> **What the exercise asks**:
In the records that follow, show each line where the word "cupcake" is present.

# # #

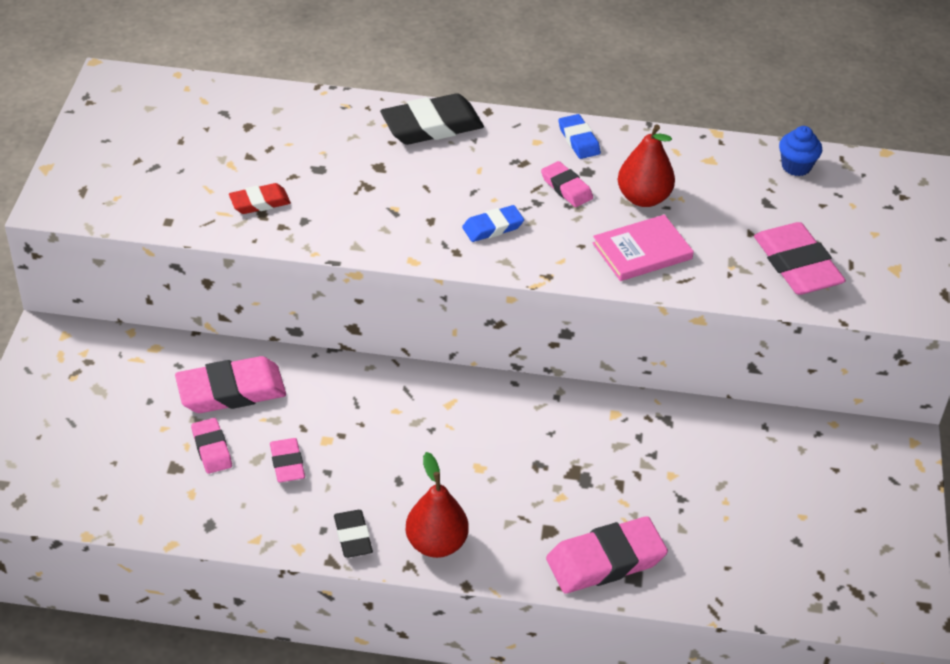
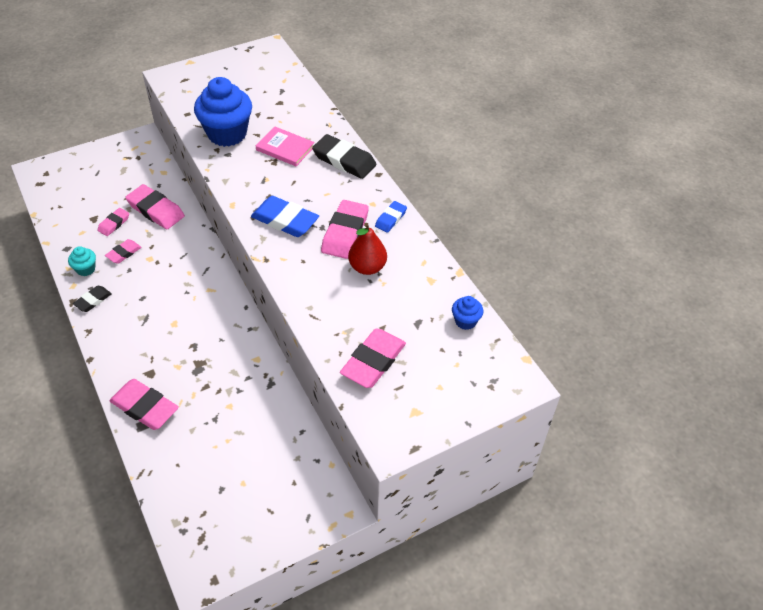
camera: 55 degrees right, 5 degrees up
(260, 202) = (227, 134): red eraser -> blue cupcake
(279, 519) = (86, 269): none -> turquoise cupcake
(436, 543) = (109, 333): red pear -> none
(492, 227) = (285, 220): blue eraser -> blue eraser, size x1.79
(566, 188) = (345, 233): pink eraser -> pink eraser, size x1.79
(642, 251) = (321, 287): pink book -> pink book (285, 148)

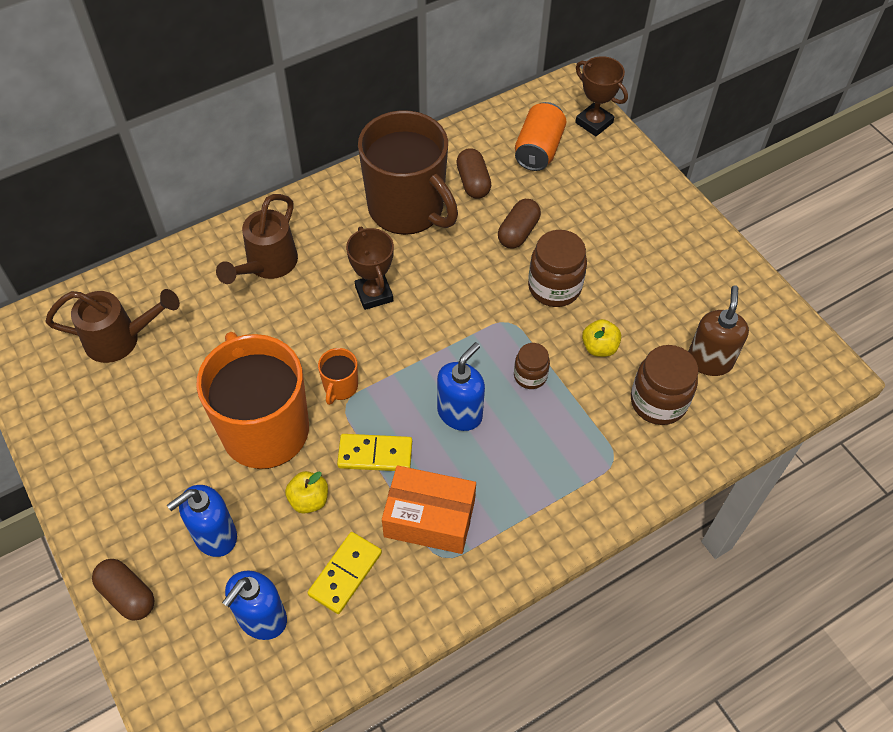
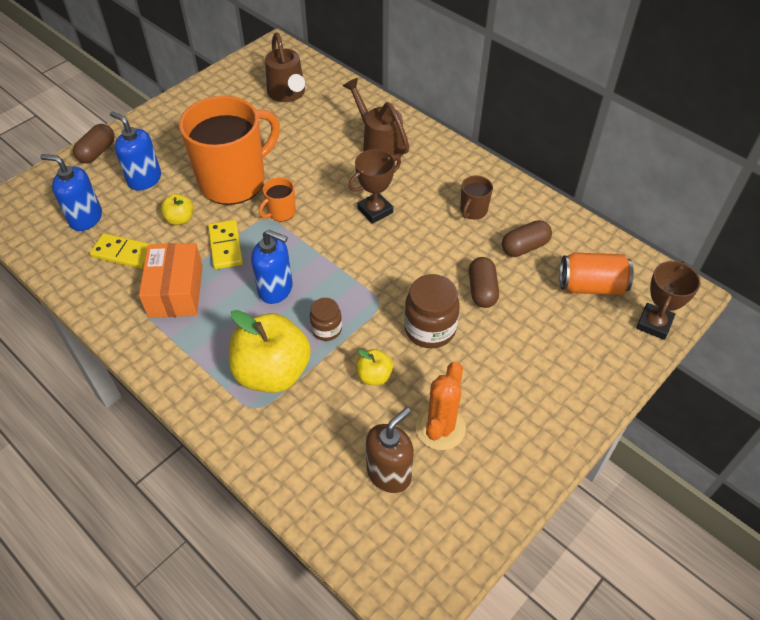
camera: 75 degrees right, 5 degrees down
(267, 265) = (379, 145): brown watering can -> brown watering can turned 45 degrees clockwise
(340, 387) = (281, 212): orange mug -> orange mug turned 45 degrees counterclockwise
(407, 208) = (473, 210): brown mug -> brown mug, size x0.41
(518, 232) = (482, 290): brown capsule -> brown capsule turned 75 degrees clockwise
(573, 436) = (272, 372): none -> yellow apple
(658, 402) = (327, 434): brown jar -> none
(669, 309) = (440, 428): none -> orange cactus
(709, 361) = (389, 473): brown soap dispenser -> brown soap dispenser turned 45 degrees counterclockwise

# # #

> **Task output**:
(260, 202) = (227, 134): red eraser -> blue cupcake
(279, 519) = (86, 269): none -> turquoise cupcake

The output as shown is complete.